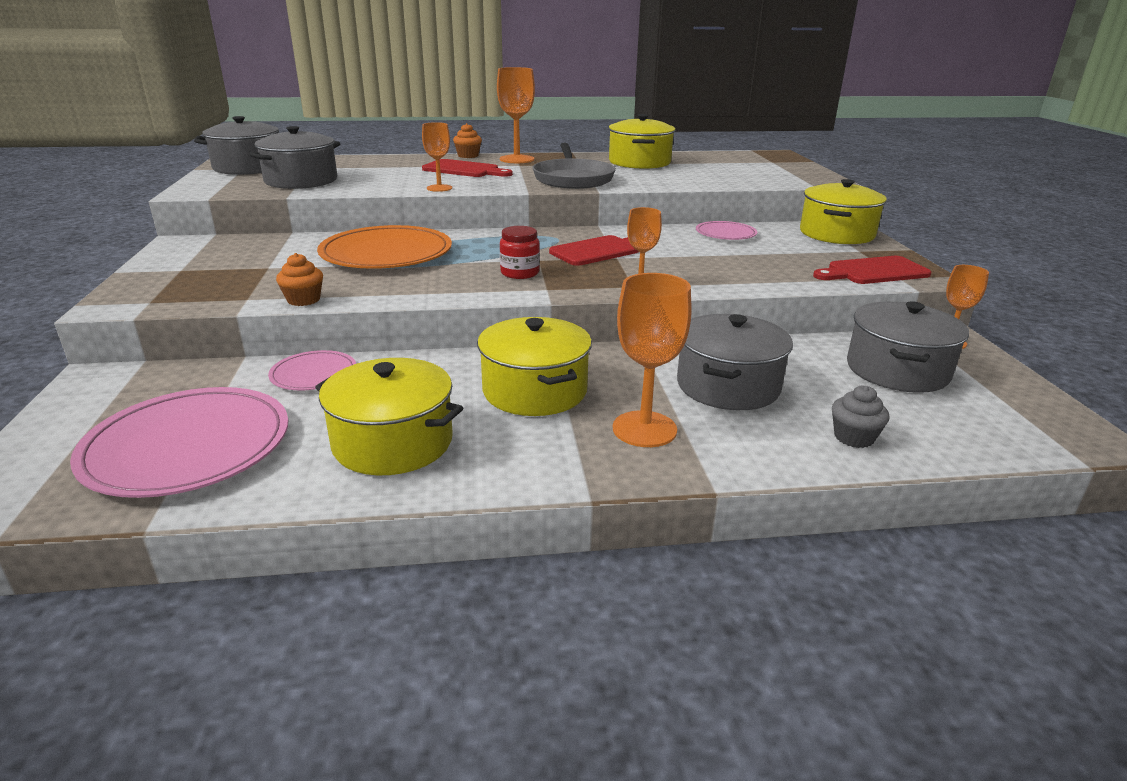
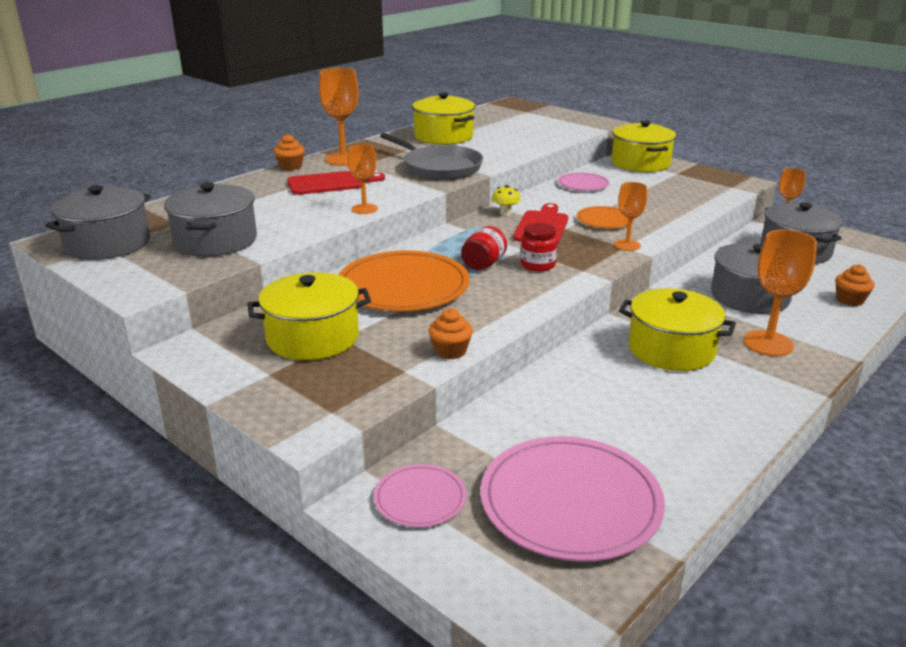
camera: 40 degrees left, 0 degrees up
(313, 374) = (520, 410): pink plate -> pink plate (420, 498)
(393, 442) = (676, 424): yellow pot -> yellow pot (313, 338)
(479, 259) = (483, 264): none -> red jar
(594, 233) = (505, 213): none -> yellow mushroom
(671, 263) = (604, 220): none -> orange plate
(853, 437) = (850, 300): grey cupcake -> orange cupcake
(873, 271) = (713, 187): red cutting board -> none

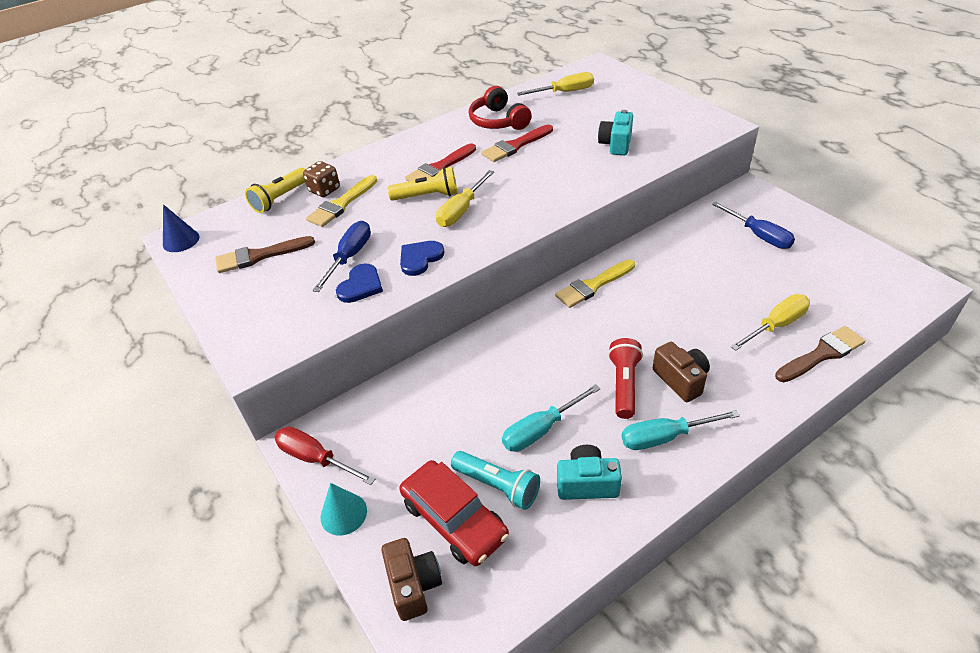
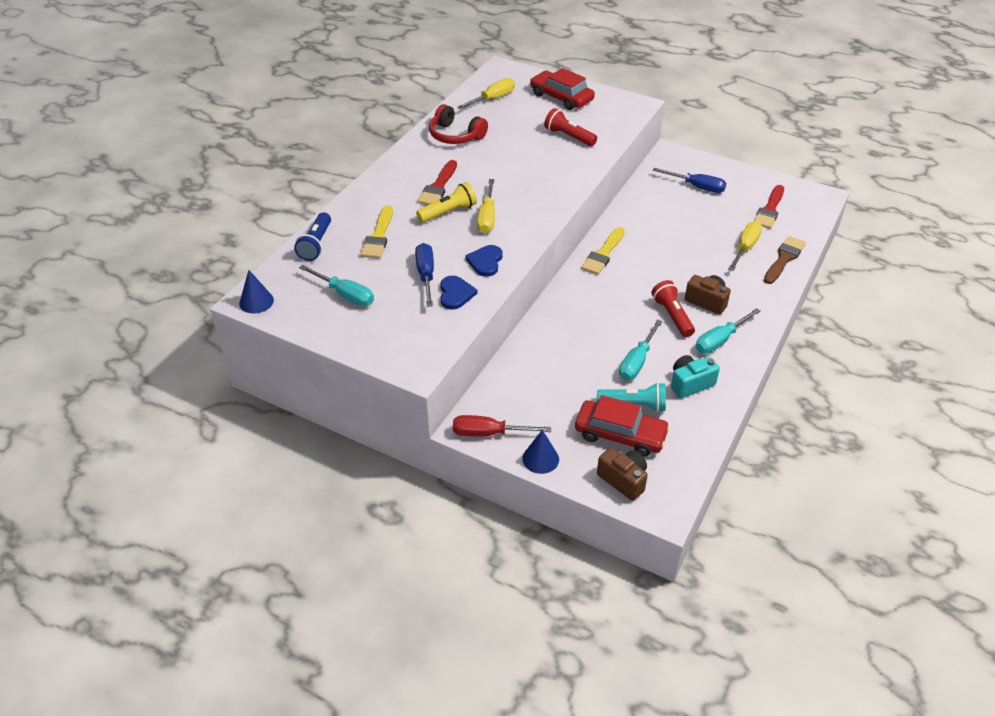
camera: 30 degrees left, 0 degrees up
(259, 256) = (345, 295): brown brush -> turquoise screwdriver
(280, 198) = (316, 244): yellow flashlight -> blue flashlight
(324, 190) = (351, 228): brown dice -> none
(343, 513) = (540, 459): turquoise cone -> blue cone
(515, 146) = (488, 154): red brush -> red brush (769, 210)
(616, 144) = (568, 136): turquoise camera -> red flashlight
(639, 103) = (561, 97): none -> red car

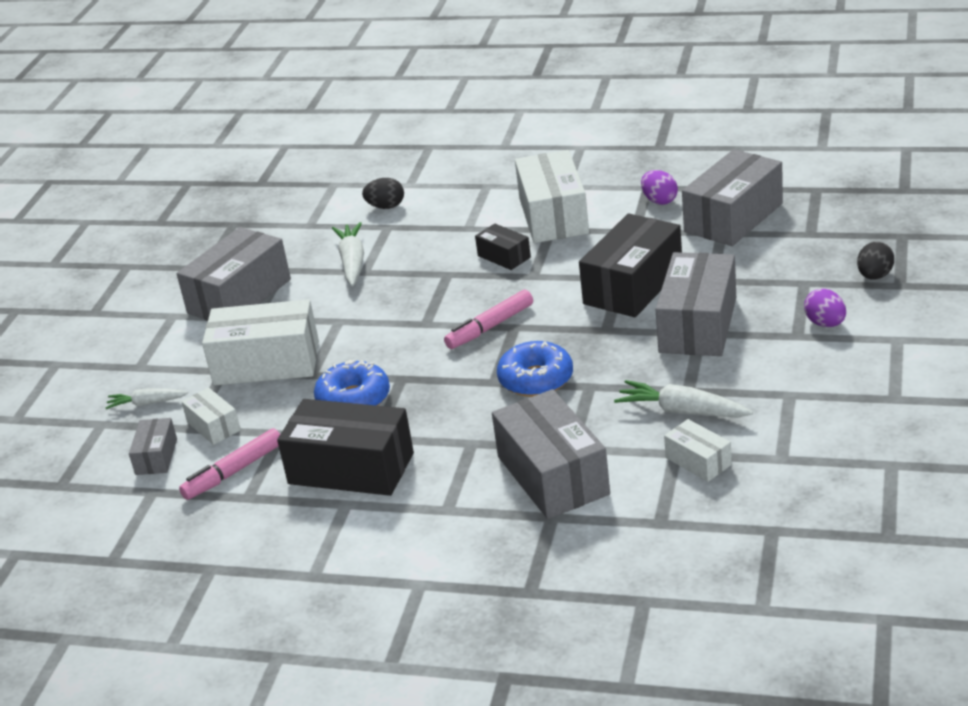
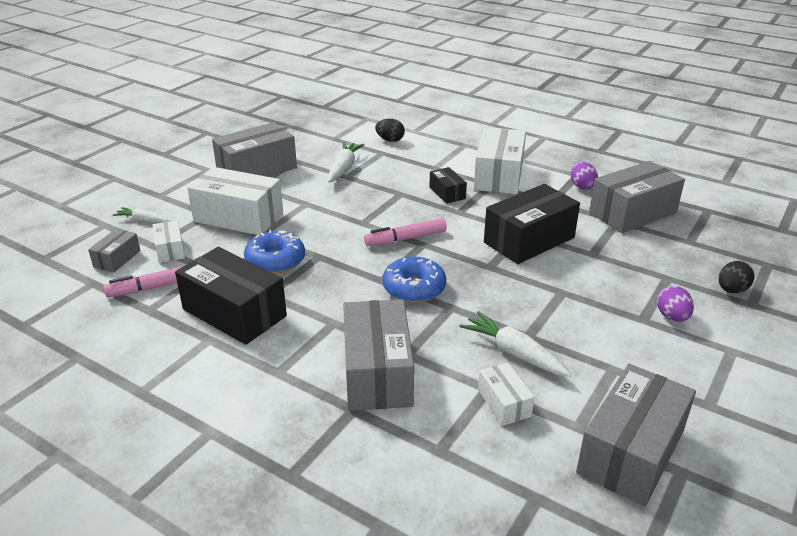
camera: 15 degrees right, 0 degrees up
(698, 325) = (564, 285): grey box -> grey box (631, 452)

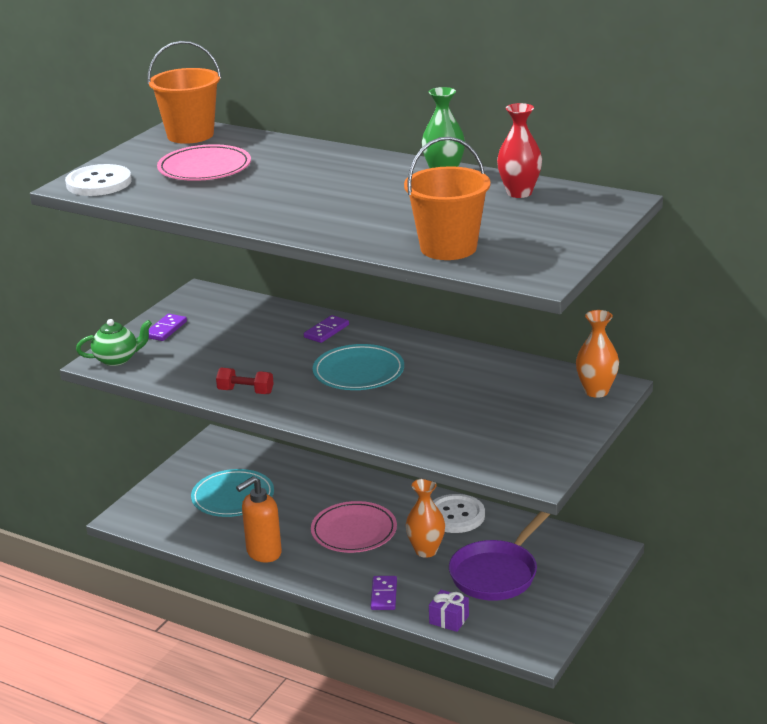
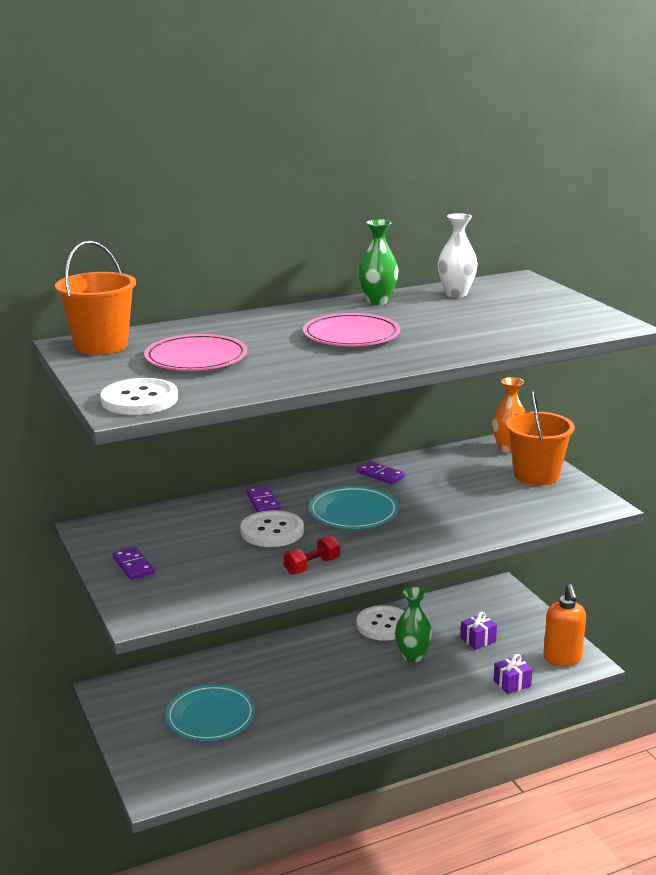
camera: 55 degrees left, 5 degrees down
(117, 359) = (149, 606): green teapot -> none
(263, 553) = (317, 734): orange soap dispenser -> orange soap dispenser (562, 659)
(282, 354) = (272, 531): none -> white button
(354, 531) = (344, 677): pink plate -> pink plate (351, 335)
(384, 595) = (448, 699): purple domino -> purple domino (380, 475)
(426, 551) = (412, 656): orange vase -> green vase
(448, 248) = (523, 332): orange bucket -> orange bucket (536, 475)
(496, 573) = (478, 640): purple pan -> purple gift
(519, 193) = (456, 294): red vase -> white vase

Exercise requirements
Print nothing except the lines above from the one containing "(873, 271) = (713, 187): red" down to the one containing "(263, 553) = (317, 734): orange", both included, exactly as written and free of pictures.

Task answer
(873, 271) = (713, 187): red cutting board -> none

camera: 30 degrees left, 0 degrees up
(259, 256) = (345, 295): brown brush -> turquoise screwdriver
(280, 198) = (316, 244): yellow flashlight -> blue flashlight
(324, 190) = (351, 228): brown dice -> none
(343, 513) = (540, 459): turquoise cone -> blue cone
(515, 146) = (488, 154): red brush -> red brush (769, 210)
(616, 144) = (568, 136): turquoise camera -> red flashlight
(639, 103) = (561, 97): none -> red car

camera: 15 degrees right, 0 degrees up
(698, 325) = (564, 285): grey box -> grey box (631, 452)

camera: 55 degrees left, 5 degrees down
(117, 359) = (149, 606): green teapot -> none
(263, 553) = (317, 734): orange soap dispenser -> orange soap dispenser (562, 659)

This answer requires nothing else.